(Provided records)
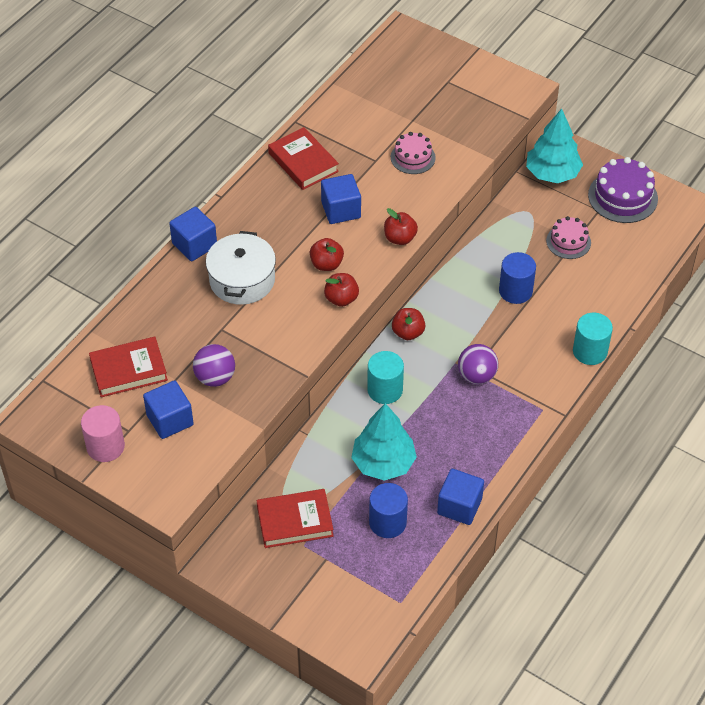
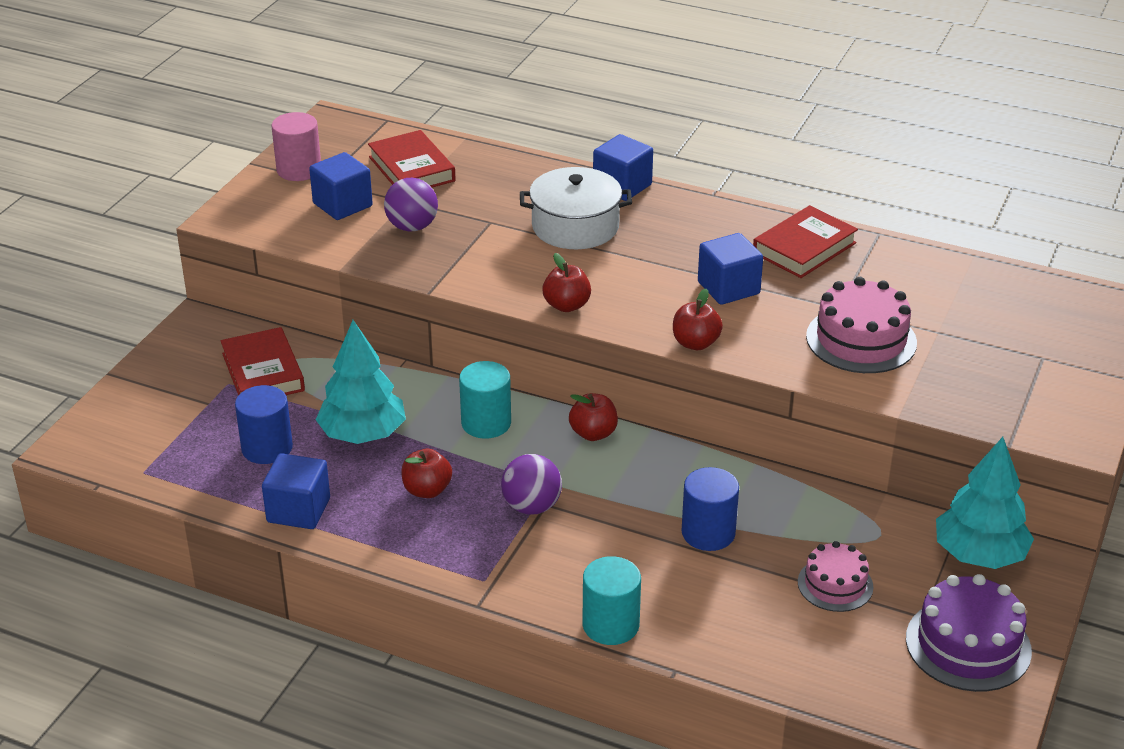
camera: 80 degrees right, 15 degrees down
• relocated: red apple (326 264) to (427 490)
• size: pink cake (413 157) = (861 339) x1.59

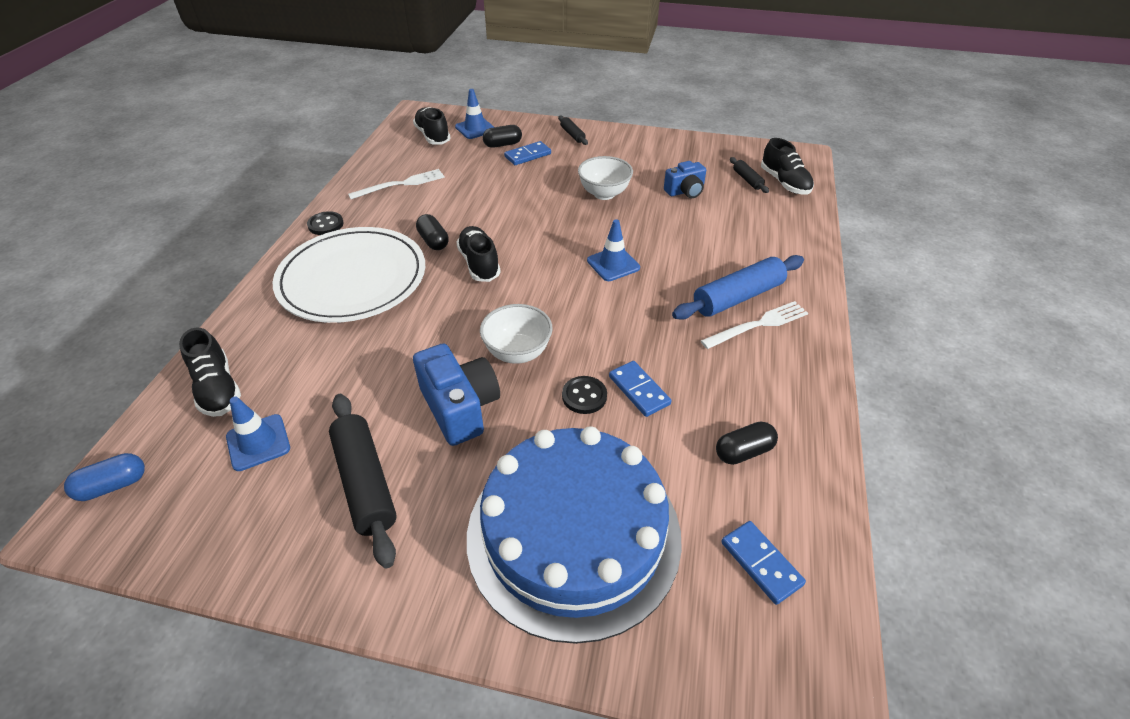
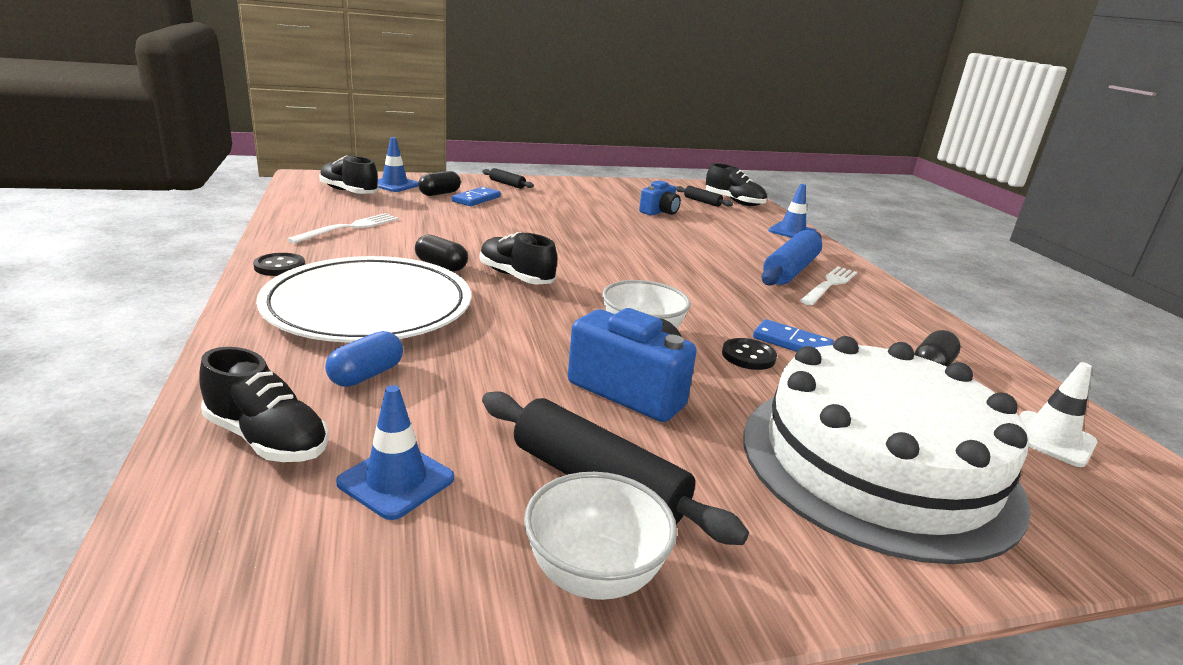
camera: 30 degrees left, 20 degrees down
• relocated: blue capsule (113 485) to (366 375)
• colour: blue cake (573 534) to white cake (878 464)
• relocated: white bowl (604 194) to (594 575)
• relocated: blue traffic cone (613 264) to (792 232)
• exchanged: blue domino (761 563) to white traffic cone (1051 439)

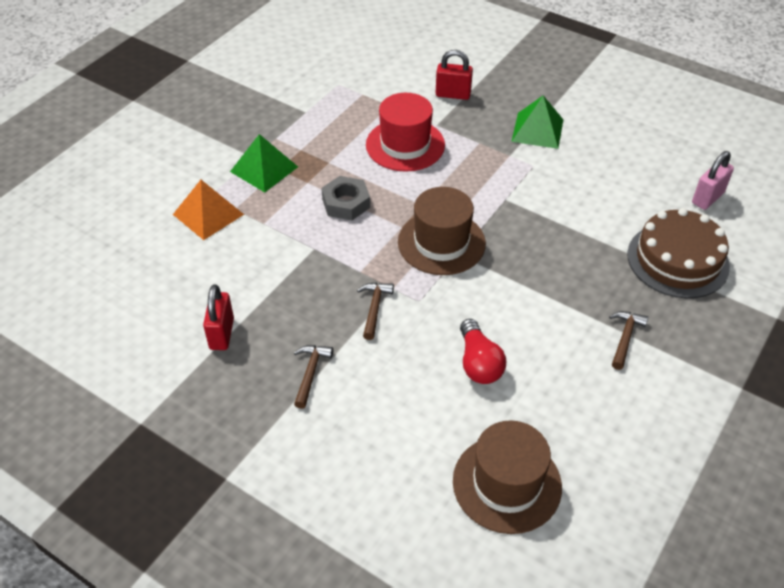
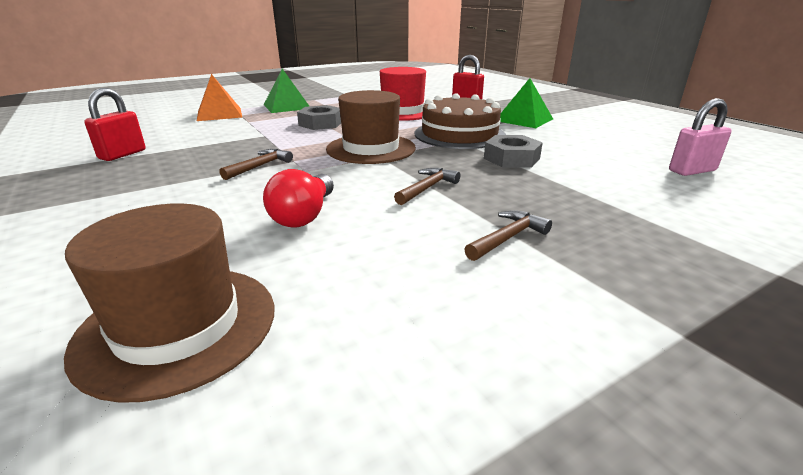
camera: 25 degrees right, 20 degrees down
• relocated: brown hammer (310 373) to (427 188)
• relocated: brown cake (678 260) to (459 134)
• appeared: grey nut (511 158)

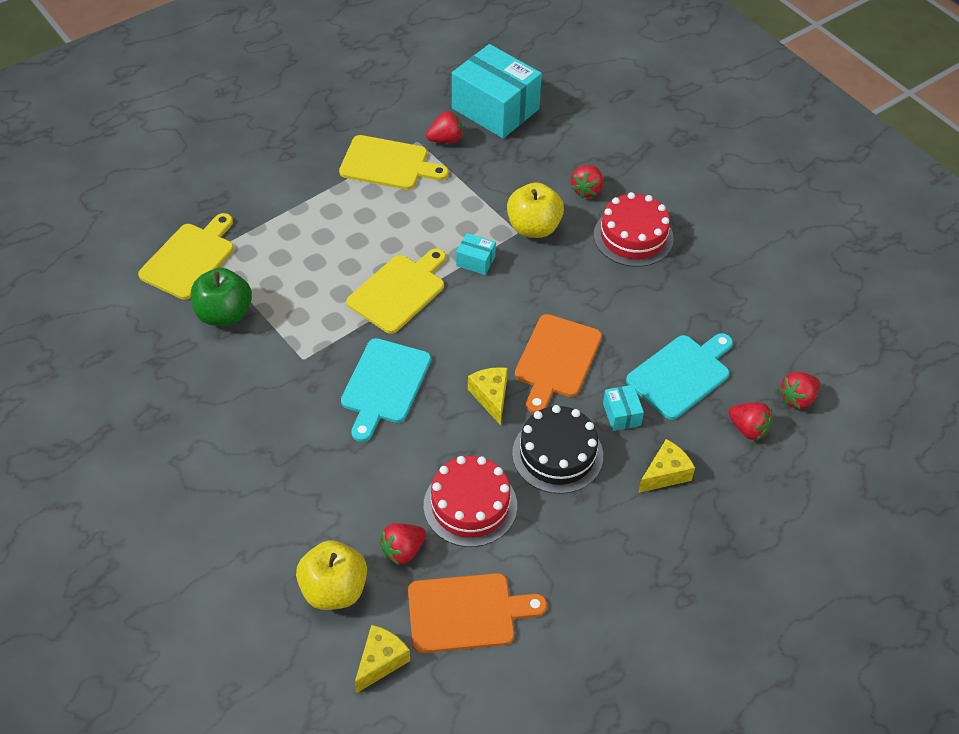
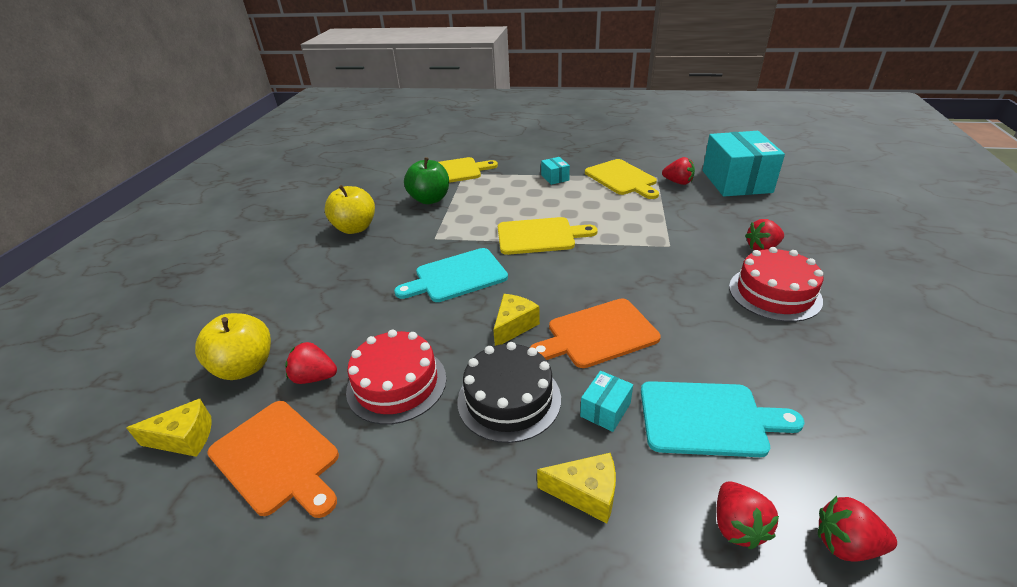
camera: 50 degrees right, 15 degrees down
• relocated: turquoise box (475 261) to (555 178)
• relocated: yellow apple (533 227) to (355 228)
(End Provided records)
- [What is expected] The reply should repeat the listing above exactly and contain no pictures.

- [Exercise solution]
camera: 80 degrees right, 15 degrees down
• relocated: red apple (326 264) to (427 490)
• size: pink cake (413 157) = (861 339) x1.59

camera: 30 degrees left, 20 degrees down
• relocated: blue capsule (113 485) to (366 375)
• colour: blue cake (573 534) to white cake (878 464)
• relocated: white bowl (604 194) to (594 575)
• relocated: blue traffic cone (613 264) to (792 232)
• exchanged: blue domino (761 563) to white traffic cone (1051 439)

camera: 25 degrees right, 20 degrees down
• relocated: brown hammer (310 373) to (427 188)
• relocated: brown cake (678 260) to (459 134)
• appeared: grey nut (511 158)

camera: 50 degrees right, 15 degrees down
• relocated: turquoise box (475 261) to (555 178)
• relocated: yellow apple (533 227) to (355 228)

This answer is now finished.